#### PROBLEM TO SOLVE:
For each entry that follows, produce an exact copy.

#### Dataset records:
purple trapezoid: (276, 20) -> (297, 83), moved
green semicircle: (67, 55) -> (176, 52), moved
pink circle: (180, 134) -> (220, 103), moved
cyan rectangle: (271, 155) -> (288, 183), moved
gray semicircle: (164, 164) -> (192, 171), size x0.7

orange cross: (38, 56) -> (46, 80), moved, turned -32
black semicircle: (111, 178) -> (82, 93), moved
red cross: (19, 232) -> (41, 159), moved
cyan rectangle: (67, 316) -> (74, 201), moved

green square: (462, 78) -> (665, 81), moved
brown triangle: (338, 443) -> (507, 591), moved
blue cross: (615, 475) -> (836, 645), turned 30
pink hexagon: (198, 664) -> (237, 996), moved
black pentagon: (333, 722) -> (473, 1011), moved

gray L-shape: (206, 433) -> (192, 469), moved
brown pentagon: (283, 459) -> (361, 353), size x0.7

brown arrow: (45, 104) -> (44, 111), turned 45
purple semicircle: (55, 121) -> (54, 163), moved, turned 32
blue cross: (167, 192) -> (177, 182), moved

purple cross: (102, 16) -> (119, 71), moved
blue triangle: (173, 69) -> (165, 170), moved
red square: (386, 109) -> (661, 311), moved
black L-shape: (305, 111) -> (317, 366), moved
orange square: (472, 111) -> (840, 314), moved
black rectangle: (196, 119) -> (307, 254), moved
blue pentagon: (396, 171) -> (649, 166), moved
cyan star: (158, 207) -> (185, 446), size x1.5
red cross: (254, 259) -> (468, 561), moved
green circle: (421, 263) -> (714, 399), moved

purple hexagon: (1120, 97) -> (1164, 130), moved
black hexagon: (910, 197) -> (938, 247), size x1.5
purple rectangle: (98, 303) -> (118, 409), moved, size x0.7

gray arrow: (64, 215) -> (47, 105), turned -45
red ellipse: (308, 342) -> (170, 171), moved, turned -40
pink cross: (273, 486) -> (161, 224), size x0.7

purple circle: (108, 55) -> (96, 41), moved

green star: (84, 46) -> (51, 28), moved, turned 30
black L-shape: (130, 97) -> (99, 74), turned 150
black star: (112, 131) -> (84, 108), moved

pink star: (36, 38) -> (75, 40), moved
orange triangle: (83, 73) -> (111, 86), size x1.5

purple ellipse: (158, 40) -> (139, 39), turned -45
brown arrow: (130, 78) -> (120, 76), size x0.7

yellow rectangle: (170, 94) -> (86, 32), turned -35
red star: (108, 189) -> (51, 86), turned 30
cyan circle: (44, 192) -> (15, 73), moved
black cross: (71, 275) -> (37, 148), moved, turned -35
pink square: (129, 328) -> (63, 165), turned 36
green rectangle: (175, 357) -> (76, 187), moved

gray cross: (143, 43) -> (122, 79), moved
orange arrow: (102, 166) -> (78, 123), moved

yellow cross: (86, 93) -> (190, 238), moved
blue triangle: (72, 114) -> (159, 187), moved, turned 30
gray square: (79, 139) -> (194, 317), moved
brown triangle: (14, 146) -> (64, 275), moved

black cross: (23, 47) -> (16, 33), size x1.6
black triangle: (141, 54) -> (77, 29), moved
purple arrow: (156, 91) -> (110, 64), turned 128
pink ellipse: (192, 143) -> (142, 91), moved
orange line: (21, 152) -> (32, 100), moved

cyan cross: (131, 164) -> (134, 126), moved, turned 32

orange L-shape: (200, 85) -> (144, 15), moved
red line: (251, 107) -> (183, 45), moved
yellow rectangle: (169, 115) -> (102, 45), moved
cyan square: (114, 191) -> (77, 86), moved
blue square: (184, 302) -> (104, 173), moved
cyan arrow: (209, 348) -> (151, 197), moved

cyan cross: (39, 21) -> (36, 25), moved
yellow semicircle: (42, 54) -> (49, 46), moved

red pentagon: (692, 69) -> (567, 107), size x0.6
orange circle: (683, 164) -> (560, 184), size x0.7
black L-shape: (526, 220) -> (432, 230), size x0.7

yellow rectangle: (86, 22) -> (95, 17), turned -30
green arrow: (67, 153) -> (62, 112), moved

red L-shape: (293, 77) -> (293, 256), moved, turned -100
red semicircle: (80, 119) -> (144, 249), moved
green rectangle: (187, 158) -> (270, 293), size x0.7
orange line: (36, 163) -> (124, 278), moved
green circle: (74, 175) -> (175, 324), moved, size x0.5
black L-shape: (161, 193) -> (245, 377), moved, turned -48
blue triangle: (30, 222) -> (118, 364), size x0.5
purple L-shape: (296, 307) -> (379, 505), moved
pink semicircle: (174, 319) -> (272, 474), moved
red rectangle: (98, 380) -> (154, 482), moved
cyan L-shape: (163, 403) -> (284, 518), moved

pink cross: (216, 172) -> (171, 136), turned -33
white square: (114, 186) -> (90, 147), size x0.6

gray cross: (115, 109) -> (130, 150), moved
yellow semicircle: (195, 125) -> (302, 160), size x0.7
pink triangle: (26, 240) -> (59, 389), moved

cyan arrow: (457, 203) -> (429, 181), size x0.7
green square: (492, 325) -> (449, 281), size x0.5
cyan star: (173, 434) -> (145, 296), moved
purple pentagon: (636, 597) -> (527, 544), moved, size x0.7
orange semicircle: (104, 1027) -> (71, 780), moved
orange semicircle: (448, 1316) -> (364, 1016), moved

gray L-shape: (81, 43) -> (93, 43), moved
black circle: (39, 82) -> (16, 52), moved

#### SOLVED EXERCISE:
purple trapezoid: (276, 20) -> (297, 83), moved
green semicircle: (67, 55) -> (176, 52), moved
pink circle: (180, 134) -> (220, 103), moved
cyan rectangle: (271, 155) -> (288, 183), moved
gray semicircle: (164, 164) -> (192, 171), size x0.7

orange cross: (38, 56) -> (46, 80), moved, turned -32
black semicircle: (111, 178) -> (82, 93), moved
red cross: (19, 232) -> (41, 159), moved
cyan rectangle: (67, 316) -> (74, 201), moved

green square: (462, 78) -> (665, 81), moved
brown triangle: (338, 443) -> (507, 591), moved
blue cross: (615, 475) -> (836, 645), turned 30
pink hexagon: (198, 664) -> (237, 996), moved
black pentagon: (333, 722) -> (473, 1011), moved

gray L-shape: (206, 433) -> (192, 469), moved
brown pentagon: (283, 459) -> (361, 353), size x0.7

brown arrow: (45, 104) -> (44, 111), turned 45
purple semicircle: (55, 121) -> (54, 163), moved, turned 32
blue cross: (167, 192) -> (177, 182), moved

purple cross: (102, 16) -> (119, 71), moved
blue triangle: (173, 69) -> (165, 170), moved
red square: (386, 109) -> (661, 311), moved
black L-shape: (305, 111) -> (317, 366), moved
orange square: (472, 111) -> (840, 314), moved
black rectangle: (196, 119) -> (307, 254), moved
blue pentagon: (396, 171) -> (649, 166), moved
cyan star: (158, 207) -> (185, 446), size x1.5
red cross: (254, 259) -> (468, 561), moved
green circle: (421, 263) -> (714, 399), moved

purple hexagon: (1120, 97) -> (1164, 130), moved
black hexagon: (910, 197) -> (938, 247), size x1.5
purple rectangle: (98, 303) -> (118, 409), moved, size x0.7

gray arrow: (64, 215) -> (47, 105), turned -45
red ellipse: (308, 342) -> (170, 171), moved, turned -40
pink cross: (273, 486) -> (161, 224), size x0.7

purple circle: (108, 55) -> (96, 41), moved

green star: (84, 46) -> (51, 28), moved, turned 30
black L-shape: (130, 97) -> (99, 74), turned 150
black star: (112, 131) -> (84, 108), moved

pink star: (36, 38) -> (75, 40), moved
orange triangle: (83, 73) -> (111, 86), size x1.5

purple ellipse: (158, 40) -> (139, 39), turned -45
brown arrow: (130, 78) -> (120, 76), size x0.7

yellow rectangle: (170, 94) -> (86, 32), turned -35
red star: (108, 189) -> (51, 86), turned 30
cyan circle: (44, 192) -> (15, 73), moved
black cross: (71, 275) -> (37, 148), moved, turned -35
pink square: (129, 328) -> (63, 165), turned 36
green rectangle: (175, 357) -> (76, 187), moved

gray cross: (143, 43) -> (122, 79), moved
orange arrow: (102, 166) -> (78, 123), moved

yellow cross: (86, 93) -> (190, 238), moved
blue triangle: (72, 114) -> (159, 187), moved, turned 30
gray square: (79, 139) -> (194, 317), moved
brown triangle: (14, 146) -> (64, 275), moved

black cross: (23, 47) -> (16, 33), size x1.6
black triangle: (141, 54) -> (77, 29), moved
purple arrow: (156, 91) -> (110, 64), turned 128
pink ellipse: (192, 143) -> (142, 91), moved
orange line: (21, 152) -> (32, 100), moved

cyan cross: (131, 164) -> (134, 126), moved, turned 32

orange L-shape: (200, 85) -> (144, 15), moved
red line: (251, 107) -> (183, 45), moved
yellow rectangle: (169, 115) -> (102, 45), moved
cyan square: (114, 191) -> (77, 86), moved
blue square: (184, 302) -> (104, 173), moved
cyan arrow: (209, 348) -> (151, 197), moved

cyan cross: (39, 21) -> (36, 25), moved
yellow semicircle: (42, 54) -> (49, 46), moved

red pentagon: (692, 69) -> (567, 107), size x0.6
orange circle: (683, 164) -> (560, 184), size x0.7
black L-shape: (526, 220) -> (432, 230), size x0.7

yellow rectangle: (86, 22) -> (95, 17), turned -30
green arrow: (67, 153) -> (62, 112), moved

red L-shape: (293, 77) -> (293, 256), moved, turned -100
red semicircle: (80, 119) -> (144, 249), moved
green rectangle: (187, 158) -> (270, 293), size x0.7
orange line: (36, 163) -> (124, 278), moved
green circle: (74, 175) -> (175, 324), moved, size x0.5
black L-shape: (161, 193) -> (245, 377), moved, turned -48
blue triangle: (30, 222) -> (118, 364), size x0.5
purple L-shape: (296, 307) -> (379, 505), moved
pink semicircle: (174, 319) -> (272, 474), moved
red rectangle: (98, 380) -> (154, 482), moved
cyan L-shape: (163, 403) -> (284, 518), moved

pink cross: (216, 172) -> (171, 136), turned -33
white square: (114, 186) -> (90, 147), size x0.6

gray cross: (115, 109) -> (130, 150), moved
yellow semicircle: (195, 125) -> (302, 160), size x0.7
pink triangle: (26, 240) -> (59, 389), moved

cyan arrow: (457, 203) -> (429, 181), size x0.7
green square: (492, 325) -> (449, 281), size x0.5
cyan star: (173, 434) -> (145, 296), moved
purple pentagon: (636, 597) -> (527, 544), moved, size x0.7
orange semicircle: (104, 1027) -> (71, 780), moved
orange semicircle: (448, 1316) -> (364, 1016), moved

gray L-shape: (81, 43) -> (93, 43), moved
black circle: (39, 82) -> (16, 52), moved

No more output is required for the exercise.